What you return should match the data below exactly, with every entry reproduced.

▸ **Task data**

=====

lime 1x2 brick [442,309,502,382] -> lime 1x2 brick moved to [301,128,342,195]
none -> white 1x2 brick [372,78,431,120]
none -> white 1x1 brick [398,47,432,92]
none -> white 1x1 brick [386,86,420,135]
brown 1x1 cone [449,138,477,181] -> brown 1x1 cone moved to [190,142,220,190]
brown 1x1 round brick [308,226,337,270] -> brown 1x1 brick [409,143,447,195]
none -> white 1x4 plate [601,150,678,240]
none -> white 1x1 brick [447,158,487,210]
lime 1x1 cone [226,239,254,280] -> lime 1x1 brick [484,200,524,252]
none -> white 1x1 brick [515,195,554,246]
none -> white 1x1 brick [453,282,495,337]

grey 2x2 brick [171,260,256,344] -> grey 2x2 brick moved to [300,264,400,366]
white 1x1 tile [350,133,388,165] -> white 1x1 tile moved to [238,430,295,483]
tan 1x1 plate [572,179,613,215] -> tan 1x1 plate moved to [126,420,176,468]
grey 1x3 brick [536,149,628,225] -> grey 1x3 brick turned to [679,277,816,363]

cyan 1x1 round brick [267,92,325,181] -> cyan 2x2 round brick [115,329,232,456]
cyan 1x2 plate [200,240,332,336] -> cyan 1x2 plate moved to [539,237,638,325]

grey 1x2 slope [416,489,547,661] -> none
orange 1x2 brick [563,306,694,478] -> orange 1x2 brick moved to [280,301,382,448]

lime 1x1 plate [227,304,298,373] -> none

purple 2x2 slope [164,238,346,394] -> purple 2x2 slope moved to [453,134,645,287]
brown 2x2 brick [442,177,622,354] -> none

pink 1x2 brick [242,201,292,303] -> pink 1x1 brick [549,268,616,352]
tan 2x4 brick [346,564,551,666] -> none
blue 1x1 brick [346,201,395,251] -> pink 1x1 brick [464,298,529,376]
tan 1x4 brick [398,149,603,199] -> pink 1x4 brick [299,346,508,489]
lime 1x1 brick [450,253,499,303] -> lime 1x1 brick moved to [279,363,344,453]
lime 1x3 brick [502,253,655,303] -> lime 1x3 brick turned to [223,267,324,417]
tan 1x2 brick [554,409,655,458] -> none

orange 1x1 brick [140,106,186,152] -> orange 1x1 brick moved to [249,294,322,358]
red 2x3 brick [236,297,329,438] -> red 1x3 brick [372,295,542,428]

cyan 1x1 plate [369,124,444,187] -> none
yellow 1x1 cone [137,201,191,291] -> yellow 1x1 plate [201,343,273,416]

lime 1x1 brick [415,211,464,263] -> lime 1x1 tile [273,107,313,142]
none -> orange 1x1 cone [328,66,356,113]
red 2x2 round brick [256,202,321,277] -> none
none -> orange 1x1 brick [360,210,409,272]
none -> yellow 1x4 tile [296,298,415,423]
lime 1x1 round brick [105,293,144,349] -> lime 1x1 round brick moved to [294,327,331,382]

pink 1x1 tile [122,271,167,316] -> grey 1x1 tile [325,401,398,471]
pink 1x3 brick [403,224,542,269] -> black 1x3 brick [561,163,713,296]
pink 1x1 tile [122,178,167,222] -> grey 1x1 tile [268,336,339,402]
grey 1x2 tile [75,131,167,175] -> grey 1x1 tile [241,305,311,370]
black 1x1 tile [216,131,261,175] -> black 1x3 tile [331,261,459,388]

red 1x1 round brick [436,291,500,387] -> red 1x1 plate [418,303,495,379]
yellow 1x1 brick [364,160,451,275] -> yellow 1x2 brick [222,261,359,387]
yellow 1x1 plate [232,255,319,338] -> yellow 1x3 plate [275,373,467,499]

=====

▸ **Expected answer**
lime 1x2 brick [442,309,502,382] -> lime 1x2 brick moved to [301,128,342,195]
none -> white 1x2 brick [372,78,431,120]
none -> white 1x1 brick [398,47,432,92]
none -> white 1x1 brick [386,86,420,135]
brown 1x1 cone [449,138,477,181] -> brown 1x1 cone moved to [190,142,220,190]
brown 1x1 round brick [308,226,337,270] -> brown 1x1 brick [409,143,447,195]
none -> white 1x4 plate [601,150,678,240]
none -> white 1x1 brick [447,158,487,210]
lime 1x1 cone [226,239,254,280] -> lime 1x1 brick [484,200,524,252]
none -> white 1x1 brick [515,195,554,246]
none -> white 1x1 brick [453,282,495,337]

grey 2x2 brick [171,260,256,344] -> grey 2x2 brick moved to [300,264,400,366]
white 1x1 tile [350,133,388,165] -> white 1x1 tile moved to [238,430,295,483]
tan 1x1 plate [572,179,613,215] -> tan 1x1 plate moved to [126,420,176,468]
grey 1x3 brick [536,149,628,225] -> grey 1x3 brick turned to [679,277,816,363]

cyan 1x1 round brick [267,92,325,181] -> cyan 2x2 round brick [115,329,232,456]
cyan 1x2 plate [200,240,332,336] -> cyan 1x2 plate moved to [539,237,638,325]

grey 1x2 slope [416,489,547,661] -> none
orange 1x2 brick [563,306,694,478] -> orange 1x2 brick moved to [280,301,382,448]

lime 1x1 plate [227,304,298,373] -> none

purple 2x2 slope [164,238,346,394] -> purple 2x2 slope moved to [453,134,645,287]
brown 2x2 brick [442,177,622,354] -> none

pink 1x2 brick [242,201,292,303] -> pink 1x1 brick [549,268,616,352]
tan 2x4 brick [346,564,551,666] -> none
blue 1x1 brick [346,201,395,251] -> pink 1x1 brick [464,298,529,376]
tan 1x4 brick [398,149,603,199] -> pink 1x4 brick [299,346,508,489]
lime 1x1 brick [450,253,499,303] -> lime 1x1 brick moved to [279,363,344,453]
lime 1x3 brick [502,253,655,303] -> lime 1x3 brick turned to [223,267,324,417]
tan 1x2 brick [554,409,655,458] -> none

orange 1x1 brick [140,106,186,152] -> orange 1x1 brick moved to [249,294,322,358]
red 2x3 brick [236,297,329,438] -> red 1x3 brick [372,295,542,428]

cyan 1x1 plate [369,124,444,187] -> none
yellow 1x1 cone [137,201,191,291] -> yellow 1x1 plate [201,343,273,416]

lime 1x1 brick [415,211,464,263] -> lime 1x1 tile [273,107,313,142]
none -> orange 1x1 cone [328,66,356,113]
red 2x2 round brick [256,202,321,277] -> none
none -> orange 1x1 brick [360,210,409,272]
none -> yellow 1x4 tile [296,298,415,423]
lime 1x1 round brick [105,293,144,349] -> lime 1x1 round brick moved to [294,327,331,382]

pink 1x1 tile [122,271,167,316] -> grey 1x1 tile [325,401,398,471]
pink 1x3 brick [403,224,542,269] -> black 1x3 brick [561,163,713,296]
pink 1x1 tile [122,178,167,222] -> grey 1x1 tile [268,336,339,402]
grey 1x2 tile [75,131,167,175] -> grey 1x1 tile [241,305,311,370]
black 1x1 tile [216,131,261,175] -> black 1x3 tile [331,261,459,388]

red 1x1 round brick [436,291,500,387] -> red 1x1 plate [418,303,495,379]
yellow 1x1 brick [364,160,451,275] -> yellow 1x2 brick [222,261,359,387]
yellow 1x1 plate [232,255,319,338] -> yellow 1x3 plate [275,373,467,499]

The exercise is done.